# TASK REQUIREMENTS
Pull out every line of the records below that contains the string "kern", matching case exactly.

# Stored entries
* * * * *
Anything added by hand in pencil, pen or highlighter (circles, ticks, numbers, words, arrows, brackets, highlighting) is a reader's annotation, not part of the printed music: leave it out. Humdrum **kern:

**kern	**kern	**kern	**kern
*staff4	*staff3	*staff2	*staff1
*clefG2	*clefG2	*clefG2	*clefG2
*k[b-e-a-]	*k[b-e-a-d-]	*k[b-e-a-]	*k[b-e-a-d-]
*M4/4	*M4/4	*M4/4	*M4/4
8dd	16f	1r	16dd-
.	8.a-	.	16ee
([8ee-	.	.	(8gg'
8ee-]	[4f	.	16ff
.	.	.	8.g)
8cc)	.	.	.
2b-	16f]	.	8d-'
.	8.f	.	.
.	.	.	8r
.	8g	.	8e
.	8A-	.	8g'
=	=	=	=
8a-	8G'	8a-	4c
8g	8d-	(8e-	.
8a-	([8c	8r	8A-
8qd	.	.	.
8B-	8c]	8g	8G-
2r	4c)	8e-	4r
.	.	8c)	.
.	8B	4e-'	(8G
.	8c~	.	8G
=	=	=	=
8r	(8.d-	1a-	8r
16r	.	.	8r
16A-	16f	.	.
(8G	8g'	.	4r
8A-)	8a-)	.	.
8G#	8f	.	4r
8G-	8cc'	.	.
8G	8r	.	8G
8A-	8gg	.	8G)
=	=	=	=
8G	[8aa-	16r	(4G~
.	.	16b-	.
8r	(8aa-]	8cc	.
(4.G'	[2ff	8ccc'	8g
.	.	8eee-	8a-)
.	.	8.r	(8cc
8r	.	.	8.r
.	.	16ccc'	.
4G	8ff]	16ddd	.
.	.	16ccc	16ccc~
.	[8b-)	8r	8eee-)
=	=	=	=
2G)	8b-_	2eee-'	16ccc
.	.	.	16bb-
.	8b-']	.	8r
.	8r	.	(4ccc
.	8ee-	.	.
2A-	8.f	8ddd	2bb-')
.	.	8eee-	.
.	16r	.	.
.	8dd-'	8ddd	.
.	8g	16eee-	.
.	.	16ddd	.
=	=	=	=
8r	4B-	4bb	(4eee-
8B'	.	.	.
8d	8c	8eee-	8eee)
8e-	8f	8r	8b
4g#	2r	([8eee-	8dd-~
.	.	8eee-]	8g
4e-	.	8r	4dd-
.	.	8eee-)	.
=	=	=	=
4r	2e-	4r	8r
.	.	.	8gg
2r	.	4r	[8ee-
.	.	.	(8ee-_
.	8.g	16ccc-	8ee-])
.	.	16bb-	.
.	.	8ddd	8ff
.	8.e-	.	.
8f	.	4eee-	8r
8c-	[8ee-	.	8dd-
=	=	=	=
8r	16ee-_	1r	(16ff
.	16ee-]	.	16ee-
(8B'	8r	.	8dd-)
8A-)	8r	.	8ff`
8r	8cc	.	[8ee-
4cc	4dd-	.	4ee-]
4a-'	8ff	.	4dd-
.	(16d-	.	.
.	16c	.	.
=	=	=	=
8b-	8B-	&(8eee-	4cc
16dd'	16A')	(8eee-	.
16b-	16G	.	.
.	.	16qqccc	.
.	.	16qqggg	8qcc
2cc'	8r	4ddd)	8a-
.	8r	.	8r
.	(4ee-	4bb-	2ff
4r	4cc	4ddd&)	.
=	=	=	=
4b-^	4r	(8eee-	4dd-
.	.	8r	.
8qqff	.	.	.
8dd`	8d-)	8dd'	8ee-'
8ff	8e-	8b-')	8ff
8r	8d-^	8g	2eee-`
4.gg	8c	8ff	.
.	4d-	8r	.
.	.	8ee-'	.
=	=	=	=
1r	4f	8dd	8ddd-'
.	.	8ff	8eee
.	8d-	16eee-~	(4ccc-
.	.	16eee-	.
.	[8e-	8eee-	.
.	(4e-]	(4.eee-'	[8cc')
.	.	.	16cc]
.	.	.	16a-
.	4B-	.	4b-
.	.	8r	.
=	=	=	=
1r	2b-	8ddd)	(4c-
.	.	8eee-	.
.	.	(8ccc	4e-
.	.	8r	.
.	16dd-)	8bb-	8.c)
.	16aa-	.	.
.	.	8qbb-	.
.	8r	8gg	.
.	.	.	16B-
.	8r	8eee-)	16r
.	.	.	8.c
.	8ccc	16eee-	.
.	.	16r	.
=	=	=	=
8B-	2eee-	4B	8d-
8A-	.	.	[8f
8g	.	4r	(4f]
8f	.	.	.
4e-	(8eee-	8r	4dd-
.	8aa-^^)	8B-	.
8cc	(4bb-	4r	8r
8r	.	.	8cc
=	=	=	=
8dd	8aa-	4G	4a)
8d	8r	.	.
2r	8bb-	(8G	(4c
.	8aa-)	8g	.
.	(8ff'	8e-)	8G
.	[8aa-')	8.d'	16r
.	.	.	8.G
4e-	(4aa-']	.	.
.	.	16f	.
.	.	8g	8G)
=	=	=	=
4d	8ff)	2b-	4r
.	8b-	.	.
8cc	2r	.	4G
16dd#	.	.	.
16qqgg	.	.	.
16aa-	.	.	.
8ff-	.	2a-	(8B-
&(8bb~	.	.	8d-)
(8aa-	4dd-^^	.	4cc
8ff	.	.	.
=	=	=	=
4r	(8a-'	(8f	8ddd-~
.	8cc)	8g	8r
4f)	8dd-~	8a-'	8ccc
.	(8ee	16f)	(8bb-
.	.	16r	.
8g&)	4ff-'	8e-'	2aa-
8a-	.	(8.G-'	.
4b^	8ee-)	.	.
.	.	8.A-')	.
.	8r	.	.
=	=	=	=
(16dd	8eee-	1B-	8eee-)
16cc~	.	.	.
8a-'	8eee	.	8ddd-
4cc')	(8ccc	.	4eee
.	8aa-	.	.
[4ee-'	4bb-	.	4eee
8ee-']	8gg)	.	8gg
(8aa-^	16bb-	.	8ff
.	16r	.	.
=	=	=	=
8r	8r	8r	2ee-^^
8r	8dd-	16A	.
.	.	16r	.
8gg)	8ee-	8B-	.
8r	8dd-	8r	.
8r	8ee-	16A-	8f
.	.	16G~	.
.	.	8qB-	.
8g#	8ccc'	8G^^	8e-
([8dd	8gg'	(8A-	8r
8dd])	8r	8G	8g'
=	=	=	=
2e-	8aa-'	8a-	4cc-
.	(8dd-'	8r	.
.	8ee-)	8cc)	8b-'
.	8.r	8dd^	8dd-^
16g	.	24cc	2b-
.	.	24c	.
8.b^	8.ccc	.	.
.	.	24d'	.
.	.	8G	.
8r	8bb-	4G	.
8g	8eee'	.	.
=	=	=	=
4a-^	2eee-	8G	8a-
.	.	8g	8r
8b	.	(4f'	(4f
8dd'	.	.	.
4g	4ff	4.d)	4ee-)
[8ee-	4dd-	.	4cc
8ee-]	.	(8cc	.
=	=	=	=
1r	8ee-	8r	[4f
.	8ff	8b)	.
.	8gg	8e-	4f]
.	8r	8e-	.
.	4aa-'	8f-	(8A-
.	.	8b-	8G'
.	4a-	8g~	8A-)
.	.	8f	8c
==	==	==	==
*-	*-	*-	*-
* * * * *
# EXERCISE ANSWER
Anything added by hand in pencil, pen or highlighter (circles, ticks, numbers, words, arrows, brackets, highlighting) is a reader's annotation, not part of the printed music: leave it out. Humdrum **kern:
**kern	**kern	**kern	**kern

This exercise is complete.